Write out the whole listing exactly; no images belong in it.

- _Supplied records_
>>>>>

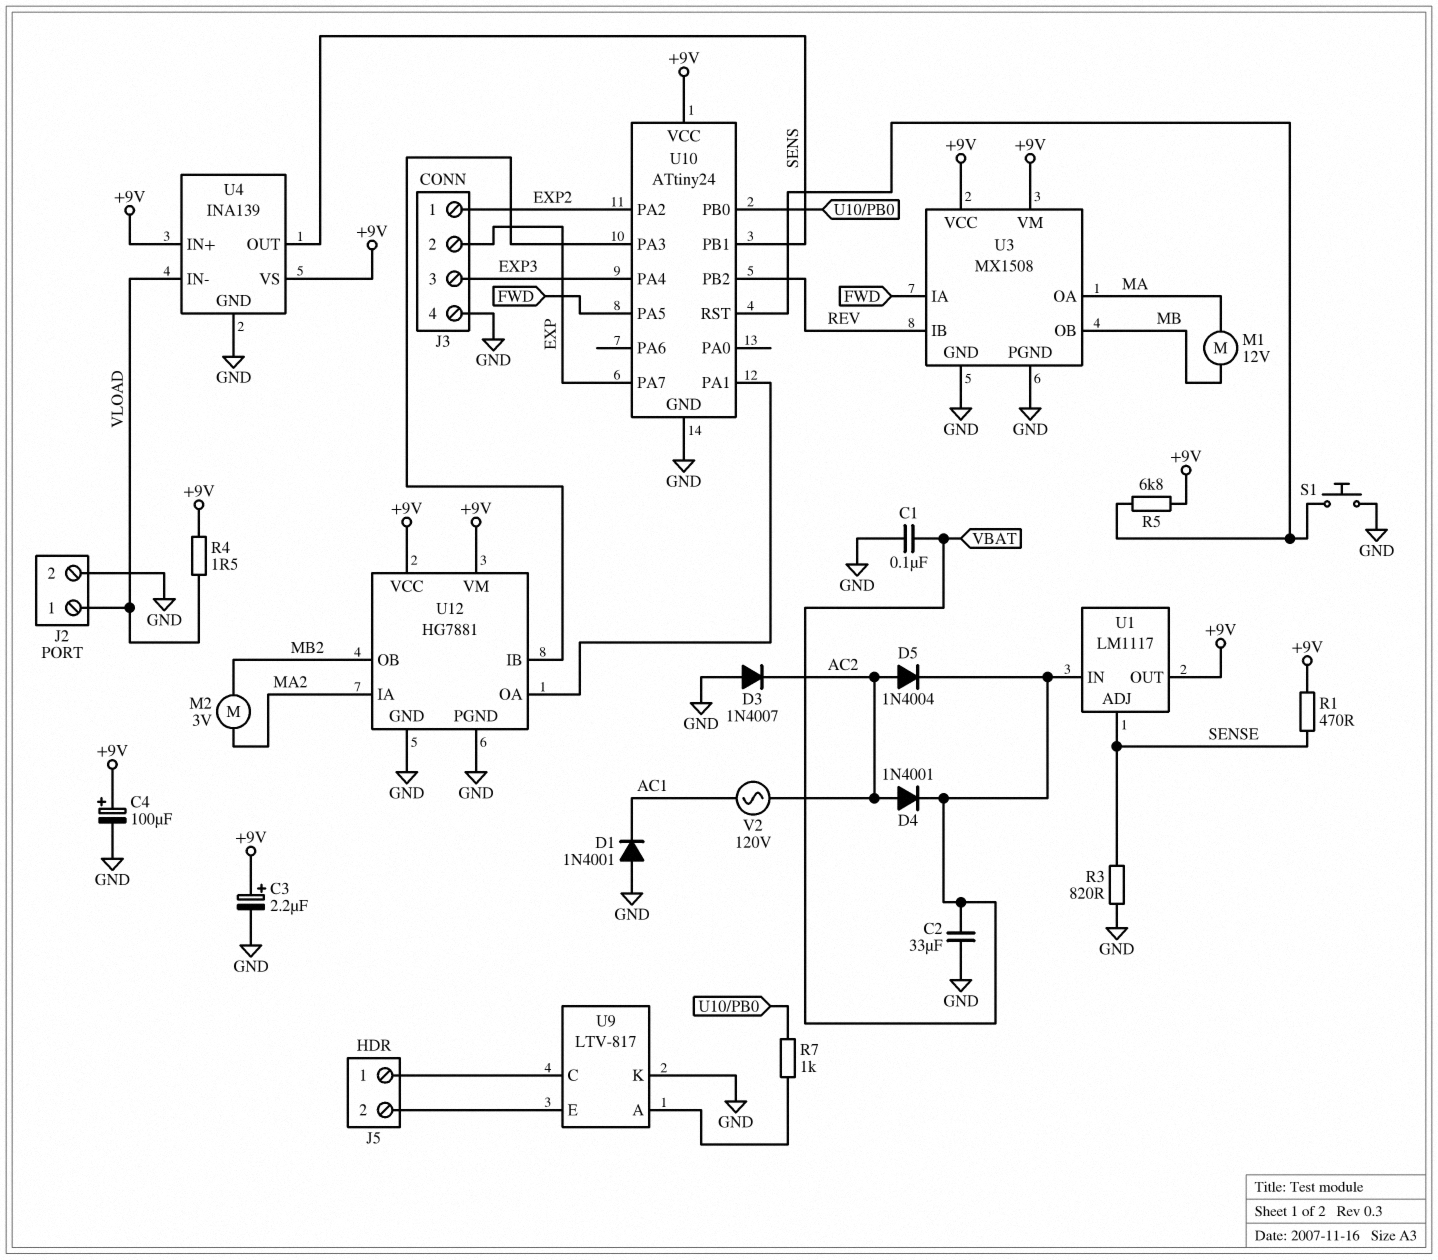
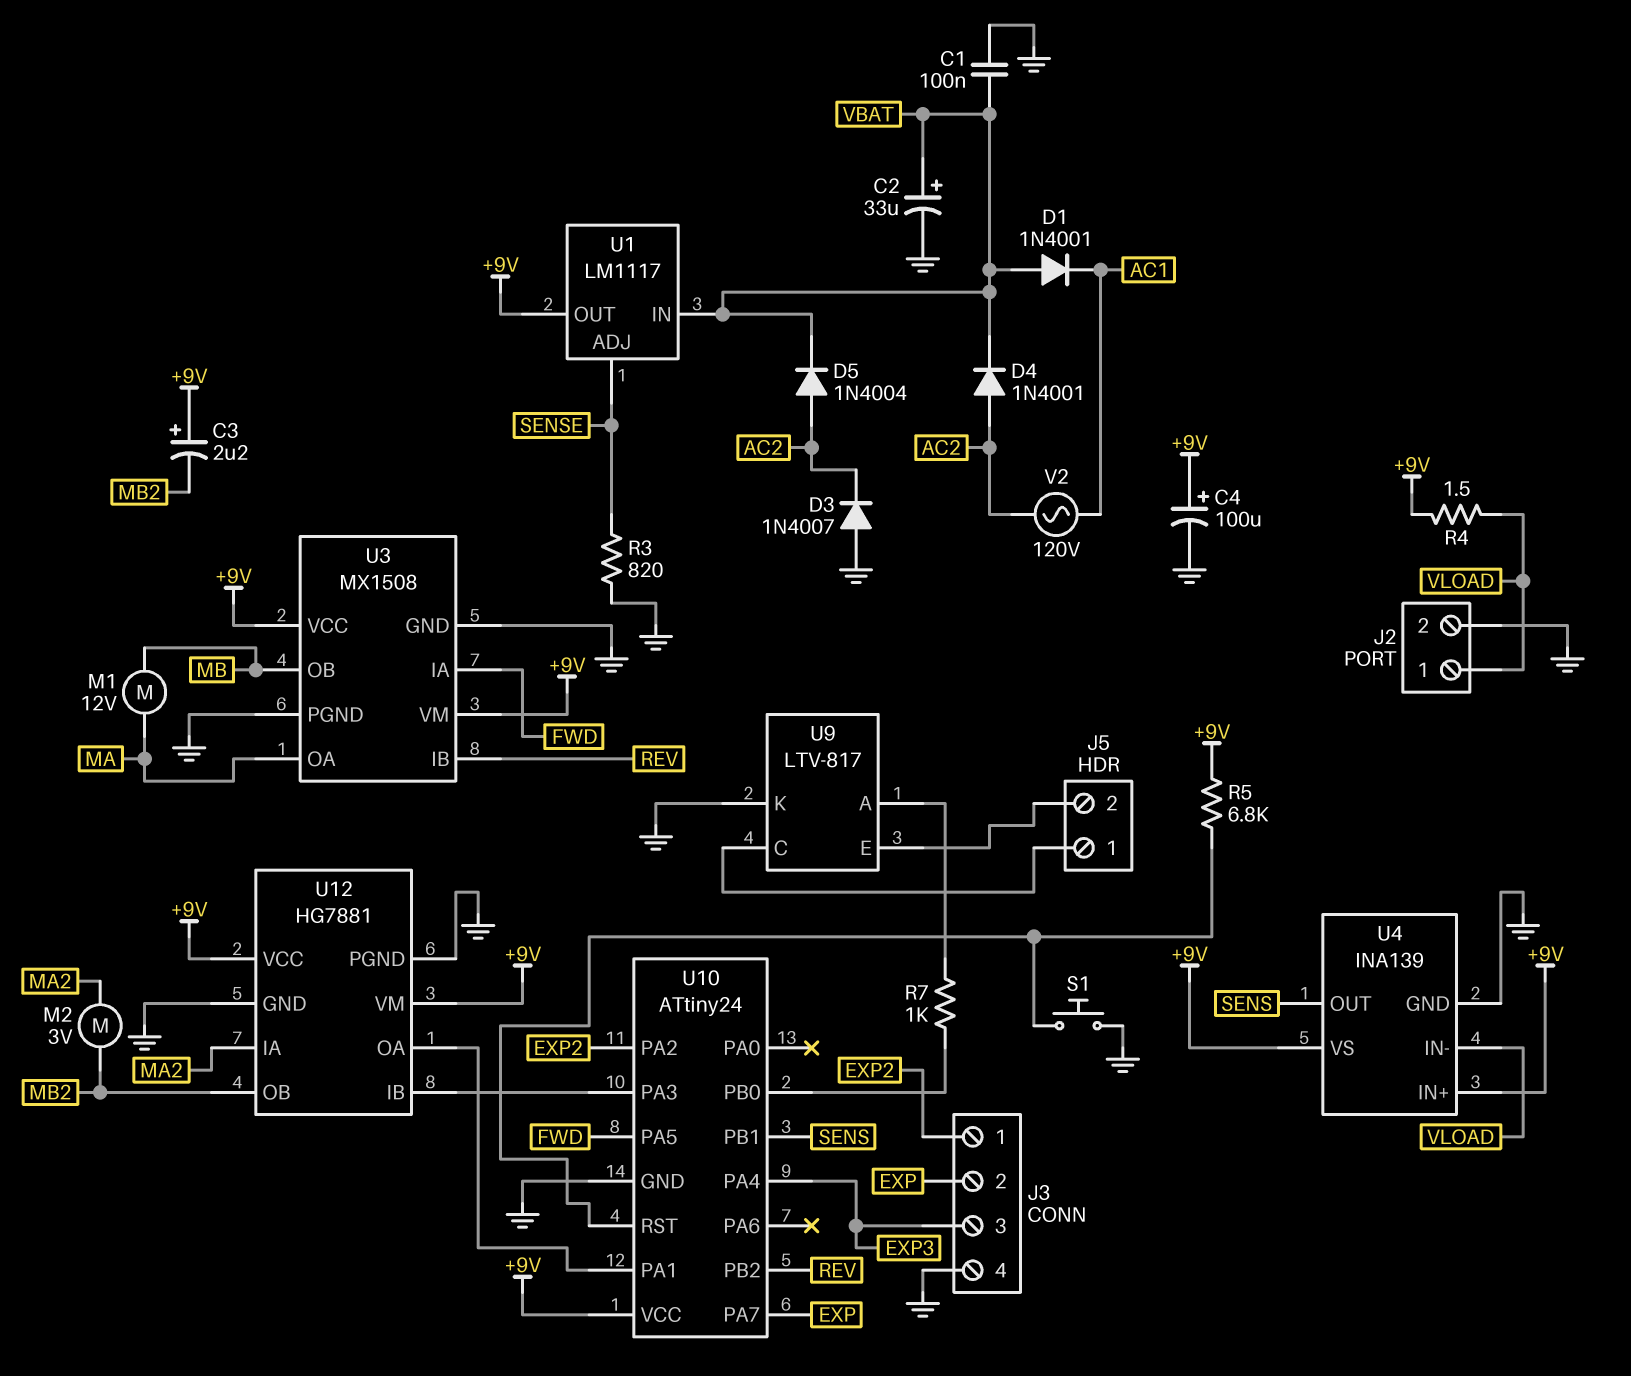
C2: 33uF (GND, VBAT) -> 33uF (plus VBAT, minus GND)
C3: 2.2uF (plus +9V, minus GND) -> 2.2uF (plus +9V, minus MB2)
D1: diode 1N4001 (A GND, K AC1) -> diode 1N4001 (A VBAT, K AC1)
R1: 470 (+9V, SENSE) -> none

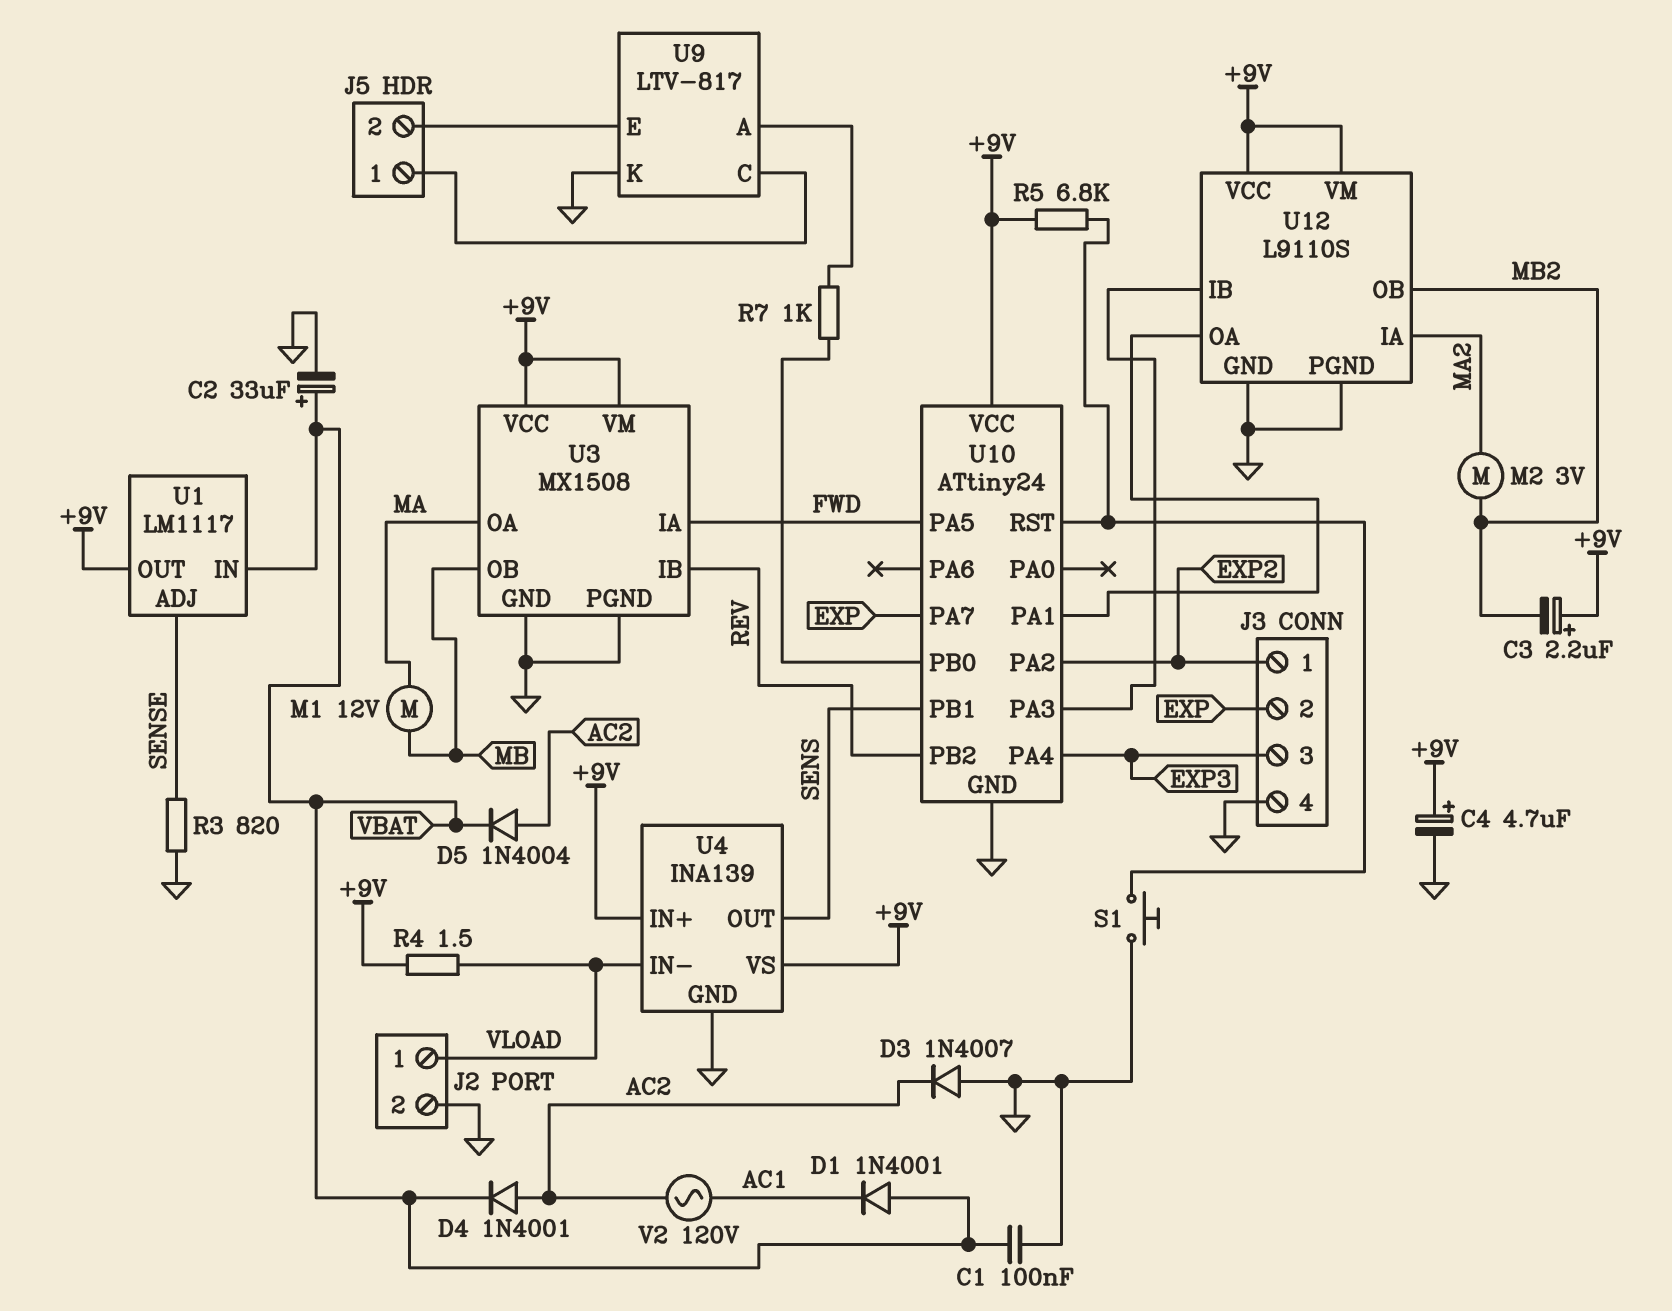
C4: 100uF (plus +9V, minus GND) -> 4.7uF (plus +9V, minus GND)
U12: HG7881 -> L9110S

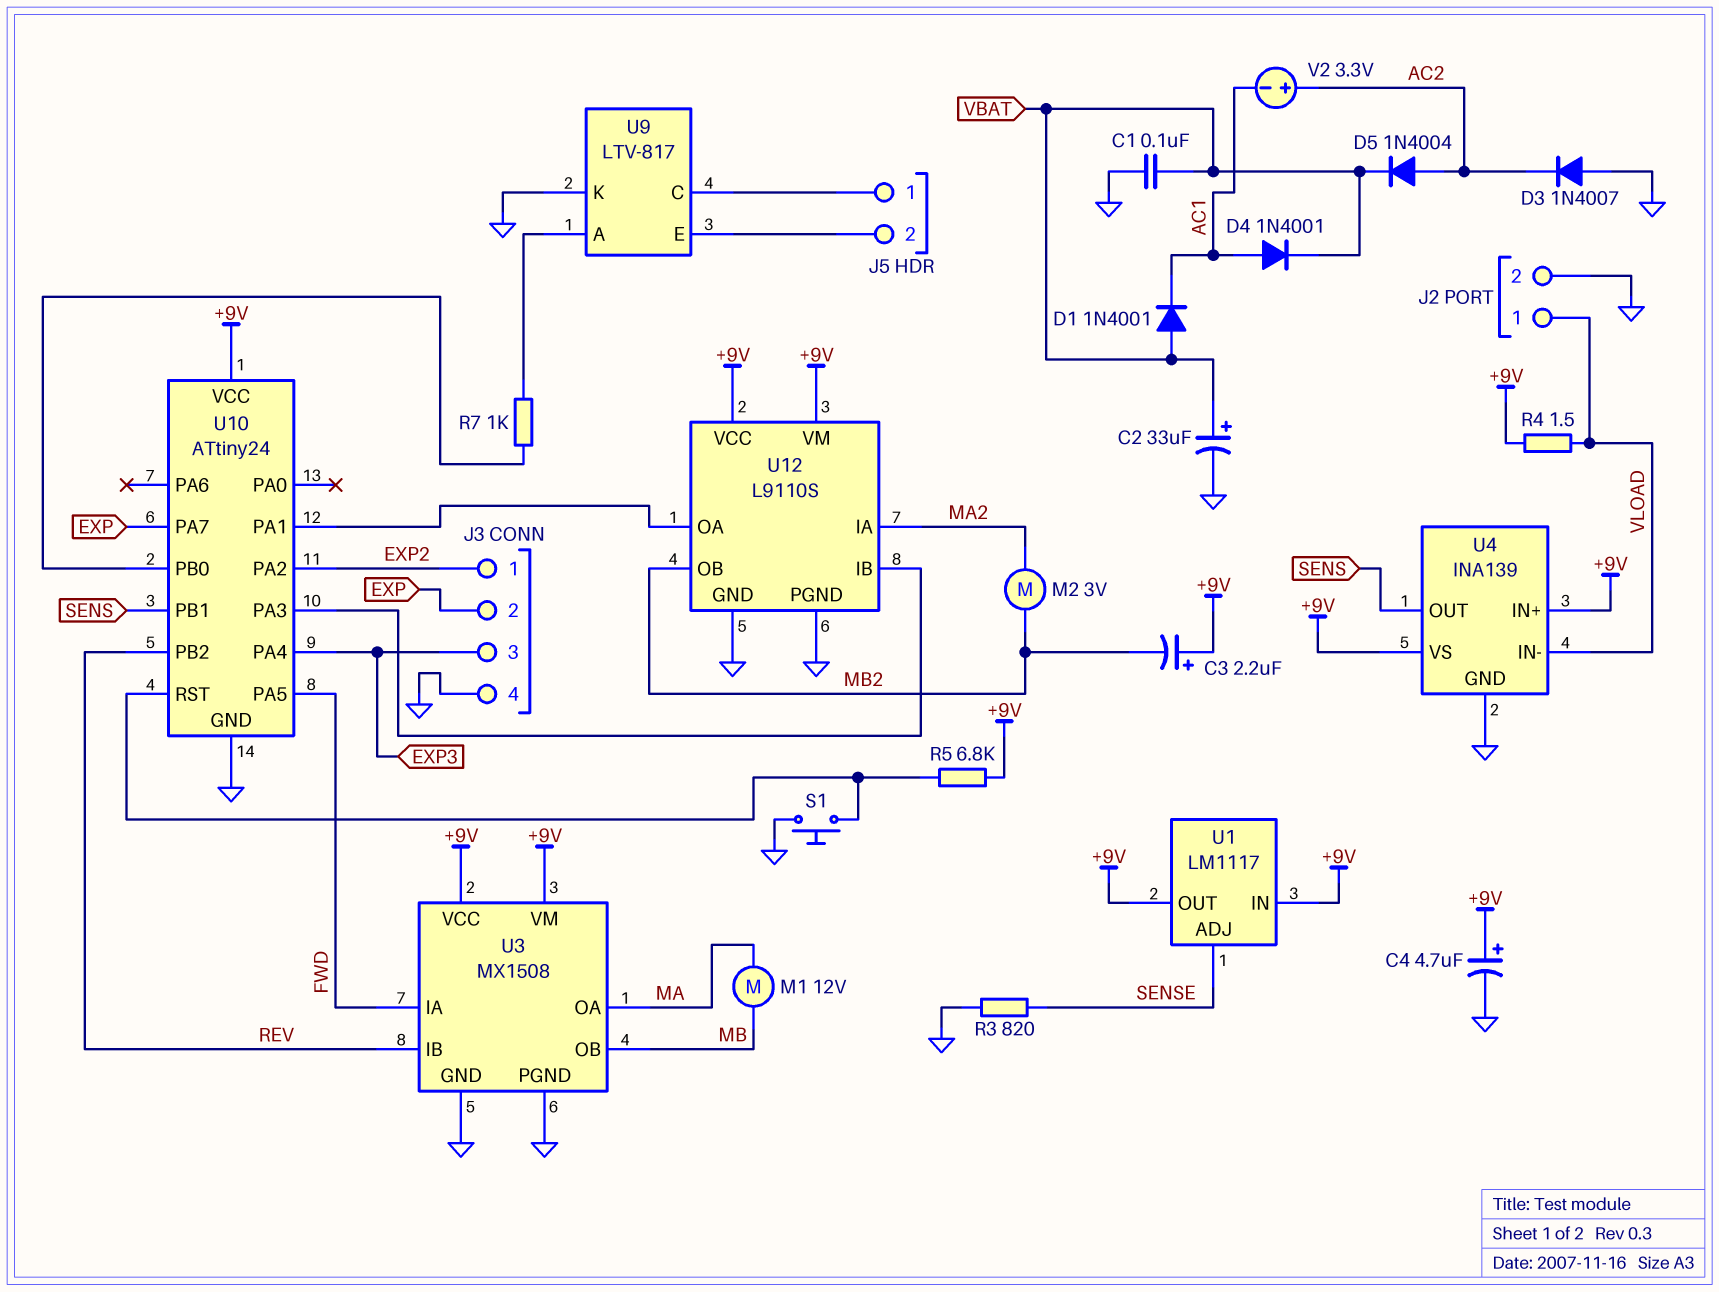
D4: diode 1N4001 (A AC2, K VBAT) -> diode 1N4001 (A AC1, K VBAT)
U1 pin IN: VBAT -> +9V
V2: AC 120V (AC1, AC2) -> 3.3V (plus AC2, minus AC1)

<<<<<

- _Solved problem_
C2: 33uF (GND, VBAT) -> 33uF (plus VBAT, minus GND)
C3: 2.2uF (plus +9V, minus GND) -> 2.2uF (plus +9V, minus MB2)
D1: diode 1N4001 (A GND, K AC1) -> diode 1N4001 (A VBAT, K AC1)
R1: 470 (+9V, SENSE) -> none

C4: 100uF (plus +9V, minus GND) -> 4.7uF (plus +9V, minus GND)
U12: HG7881 -> L9110S

D4: diode 1N4001 (A AC2, K VBAT) -> diode 1N4001 (A AC1, K VBAT)
U1 pin IN: VBAT -> +9V
V2: AC 120V (AC1, AC2) -> 3.3V (plus AC2, minus AC1)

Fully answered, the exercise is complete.